Stored items from a collection:
>>>

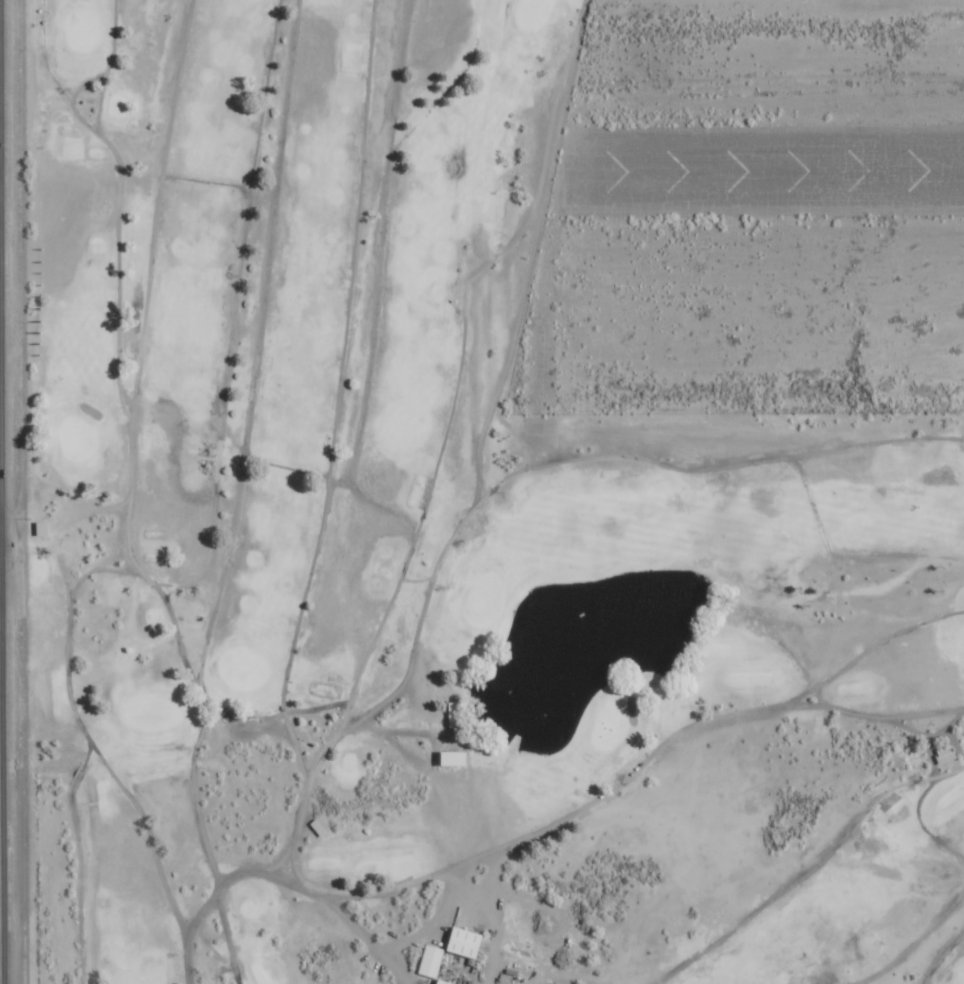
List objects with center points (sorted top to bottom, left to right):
railway: (24, 491)
park: (442, 556)
building: (456, 714)
building: (946, 753)
building: (448, 757)
road: (3, 791)
building: (466, 941)
building: (432, 960)
building: (445, 982)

<<<

The problem: Please output every record above exactly as written, leaving out the pictures.

Completed exercise:
List objects with center points (sorted top to bottom, left to right):
railway: (24, 491)
park: (442, 556)
building: (456, 714)
building: (946, 753)
building: (448, 757)
road: (3, 791)
building: (466, 941)
building: (432, 960)
building: (445, 982)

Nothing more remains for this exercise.